▸ **ASSIGNMENT**: Copy out the listing below exactly, please, and skip any pictures.

MATERIAL SHOWN START

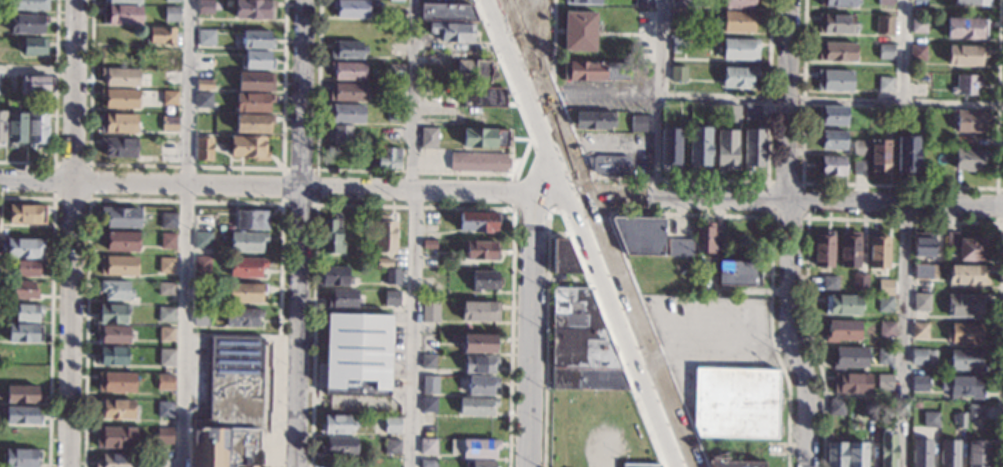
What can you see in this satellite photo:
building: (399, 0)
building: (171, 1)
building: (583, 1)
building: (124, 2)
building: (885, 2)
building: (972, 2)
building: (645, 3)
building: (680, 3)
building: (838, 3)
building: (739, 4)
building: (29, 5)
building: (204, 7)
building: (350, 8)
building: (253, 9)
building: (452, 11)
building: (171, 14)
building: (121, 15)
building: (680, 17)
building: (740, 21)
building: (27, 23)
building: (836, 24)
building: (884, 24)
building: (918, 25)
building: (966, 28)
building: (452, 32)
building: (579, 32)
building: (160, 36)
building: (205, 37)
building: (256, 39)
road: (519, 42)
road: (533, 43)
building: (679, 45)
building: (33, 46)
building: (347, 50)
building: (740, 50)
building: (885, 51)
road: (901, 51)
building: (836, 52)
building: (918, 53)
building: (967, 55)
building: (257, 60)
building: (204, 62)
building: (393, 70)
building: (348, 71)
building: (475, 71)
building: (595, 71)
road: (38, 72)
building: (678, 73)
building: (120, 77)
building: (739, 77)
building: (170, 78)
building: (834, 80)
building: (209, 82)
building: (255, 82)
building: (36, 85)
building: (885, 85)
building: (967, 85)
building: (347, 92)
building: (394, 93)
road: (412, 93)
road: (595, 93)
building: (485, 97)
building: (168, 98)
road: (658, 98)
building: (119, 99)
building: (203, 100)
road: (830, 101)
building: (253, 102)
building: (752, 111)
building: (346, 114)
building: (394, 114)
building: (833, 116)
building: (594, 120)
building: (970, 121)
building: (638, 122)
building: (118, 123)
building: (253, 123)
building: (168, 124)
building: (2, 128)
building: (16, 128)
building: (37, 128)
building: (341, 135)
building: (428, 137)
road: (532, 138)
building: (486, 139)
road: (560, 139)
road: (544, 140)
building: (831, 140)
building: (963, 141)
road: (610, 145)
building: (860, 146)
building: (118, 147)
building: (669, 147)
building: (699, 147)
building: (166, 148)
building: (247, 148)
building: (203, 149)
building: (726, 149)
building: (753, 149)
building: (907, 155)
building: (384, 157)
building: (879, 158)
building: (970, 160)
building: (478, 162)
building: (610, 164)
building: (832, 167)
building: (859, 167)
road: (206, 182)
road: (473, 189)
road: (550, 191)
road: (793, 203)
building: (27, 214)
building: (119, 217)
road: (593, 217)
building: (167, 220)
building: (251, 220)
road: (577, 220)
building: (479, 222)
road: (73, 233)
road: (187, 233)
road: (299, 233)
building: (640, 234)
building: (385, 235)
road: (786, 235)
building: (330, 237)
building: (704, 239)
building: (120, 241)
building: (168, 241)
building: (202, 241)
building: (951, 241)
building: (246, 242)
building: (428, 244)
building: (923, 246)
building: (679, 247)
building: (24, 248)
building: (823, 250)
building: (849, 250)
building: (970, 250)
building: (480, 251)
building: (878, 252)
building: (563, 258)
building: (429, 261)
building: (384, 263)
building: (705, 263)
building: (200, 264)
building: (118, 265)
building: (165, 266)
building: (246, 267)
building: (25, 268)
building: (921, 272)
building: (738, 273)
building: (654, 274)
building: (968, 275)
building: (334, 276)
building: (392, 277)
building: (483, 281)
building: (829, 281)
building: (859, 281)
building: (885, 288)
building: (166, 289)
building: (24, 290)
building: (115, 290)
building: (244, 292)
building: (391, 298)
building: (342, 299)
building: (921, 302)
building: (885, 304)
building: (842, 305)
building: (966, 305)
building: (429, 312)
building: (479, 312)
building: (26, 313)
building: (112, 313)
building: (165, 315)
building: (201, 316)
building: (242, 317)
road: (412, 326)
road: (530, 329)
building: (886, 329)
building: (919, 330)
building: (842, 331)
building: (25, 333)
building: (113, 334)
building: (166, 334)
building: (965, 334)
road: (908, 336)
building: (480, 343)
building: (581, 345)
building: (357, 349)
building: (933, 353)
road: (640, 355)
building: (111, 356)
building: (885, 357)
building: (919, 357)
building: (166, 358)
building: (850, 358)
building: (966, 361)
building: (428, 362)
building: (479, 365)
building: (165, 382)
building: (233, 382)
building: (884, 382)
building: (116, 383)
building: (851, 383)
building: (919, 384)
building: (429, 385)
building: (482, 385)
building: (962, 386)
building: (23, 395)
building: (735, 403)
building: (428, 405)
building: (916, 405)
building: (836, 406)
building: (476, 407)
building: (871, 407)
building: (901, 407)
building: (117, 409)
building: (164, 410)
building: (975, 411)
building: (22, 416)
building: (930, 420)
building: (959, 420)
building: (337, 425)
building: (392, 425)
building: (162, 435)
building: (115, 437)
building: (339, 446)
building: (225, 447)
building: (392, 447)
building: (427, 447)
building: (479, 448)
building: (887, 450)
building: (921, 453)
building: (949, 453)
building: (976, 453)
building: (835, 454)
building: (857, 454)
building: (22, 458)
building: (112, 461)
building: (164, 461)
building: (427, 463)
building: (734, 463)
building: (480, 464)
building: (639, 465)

MATERIAL SHOWN END

▸ **ANSWER BELOW**:
What can you see in this satellite photo:
building: (399, 0)
building: (171, 1)
building: (583, 1)
building: (124, 2)
building: (885, 2)
building: (972, 2)
building: (645, 3)
building: (680, 3)
building: (838, 3)
building: (739, 4)
building: (29, 5)
building: (204, 7)
building: (350, 8)
building: (253, 9)
building: (452, 11)
building: (171, 14)
building: (121, 15)
building: (680, 17)
building: (740, 21)
building: (27, 23)
building: (836, 24)
building: (884, 24)
building: (918, 25)
building: (966, 28)
building: (452, 32)
building: (579, 32)
building: (160, 36)
building: (205, 37)
building: (256, 39)
road: (519, 42)
road: (533, 43)
building: (679, 45)
building: (33, 46)
building: (347, 50)
building: (740, 50)
building: (885, 51)
road: (901, 51)
building: (836, 52)
building: (918, 53)
building: (967, 55)
building: (257, 60)
building: (204, 62)
building: (393, 70)
building: (348, 71)
building: (475, 71)
building: (595, 71)
road: (38, 72)
building: (678, 73)
building: (120, 77)
building: (739, 77)
building: (170, 78)
building: (834, 80)
building: (209, 82)
building: (255, 82)
building: (36, 85)
building: (885, 85)
building: (967, 85)
building: (347, 92)
building: (394, 93)
road: (412, 93)
road: (595, 93)
building: (485, 97)
building: (168, 98)
road: (658, 98)
building: (119, 99)
building: (203, 100)
road: (830, 101)
building: (253, 102)
building: (752, 111)
building: (346, 114)
building: (394, 114)
building: (833, 116)
building: (594, 120)
building: (970, 121)
building: (638, 122)
building: (118, 123)
building: (253, 123)
building: (168, 124)
building: (2, 128)
building: (16, 128)
building: (37, 128)
building: (341, 135)
building: (428, 137)
road: (532, 138)
building: (486, 139)
road: (560, 139)
road: (544, 140)
building: (831, 140)
building: (963, 141)
road: (610, 145)
building: (860, 146)
building: (118, 147)
building: (669, 147)
building: (699, 147)
building: (166, 148)
building: (247, 148)
building: (203, 149)
building: (726, 149)
building: (753, 149)
building: (907, 155)
building: (384, 157)
building: (879, 158)
building: (970, 160)
building: (478, 162)
building: (610, 164)
building: (832, 167)
building: (859, 167)
road: (206, 182)
road: (473, 189)
road: (550, 191)
road: (793, 203)
building: (27, 214)
building: (119, 217)
road: (593, 217)
building: (167, 220)
building: (251, 220)
road: (577, 220)
building: (479, 222)
road: (73, 233)
road: (187, 233)
road: (299, 233)
building: (640, 234)
building: (385, 235)
road: (786, 235)
building: (330, 237)
building: (704, 239)
building: (120, 241)
building: (168, 241)
building: (202, 241)
building: (951, 241)
building: (246, 242)
building: (428, 244)
building: (923, 246)
building: (679, 247)
building: (24, 248)
building: (823, 250)
building: (849, 250)
building: (970, 250)
building: (480, 251)
building: (878, 252)
building: (563, 258)
building: (429, 261)
building: (384, 263)
building: (705, 263)
building: (200, 264)
building: (118, 265)
building: (165, 266)
building: (246, 267)
building: (25, 268)
building: (921, 272)
building: (738, 273)
building: (654, 274)
building: (968, 275)
building: (334, 276)
building: (392, 277)
building: (483, 281)
building: (829, 281)
building: (859, 281)
building: (885, 288)
building: (166, 289)
building: (24, 290)
building: (115, 290)
building: (244, 292)
building: (391, 298)
building: (342, 299)
building: (921, 302)
building: (885, 304)
building: (842, 305)
building: (966, 305)
building: (429, 312)
building: (479, 312)
building: (26, 313)
building: (112, 313)
building: (165, 315)
building: (201, 316)
building: (242, 317)
road: (412, 326)
road: (530, 329)
building: (886, 329)
building: (919, 330)
building: (842, 331)
building: (25, 333)
building: (113, 334)
building: (166, 334)
building: (965, 334)
road: (908, 336)
building: (480, 343)
building: (581, 345)
building: (357, 349)
building: (933, 353)
road: (640, 355)
building: (111, 356)
building: (885, 357)
building: (919, 357)
building: (166, 358)
building: (850, 358)
building: (966, 361)
building: (428, 362)
building: (479, 365)
building: (165, 382)
building: (233, 382)
building: (884, 382)
building: (116, 383)
building: (851, 383)
building: (919, 384)
building: (429, 385)
building: (482, 385)
building: (962, 386)
building: (23, 395)
building: (735, 403)
building: (428, 405)
building: (916, 405)
building: (836, 406)
building: (476, 407)
building: (871, 407)
building: (901, 407)
building: (117, 409)
building: (164, 410)
building: (975, 411)
building: (22, 416)
building: (930, 420)
building: (959, 420)
building: (337, 425)
building: (392, 425)
building: (162, 435)
building: (115, 437)
building: (339, 446)
building: (225, 447)
building: (392, 447)
building: (427, 447)
building: (479, 448)
building: (887, 450)
building: (921, 453)
building: (949, 453)
building: (976, 453)
building: (835, 454)
building: (857, 454)
building: (22, 458)
building: (112, 461)
building: (164, 461)
building: (427, 463)
building: (734, 463)
building: (480, 464)
building: (639, 465)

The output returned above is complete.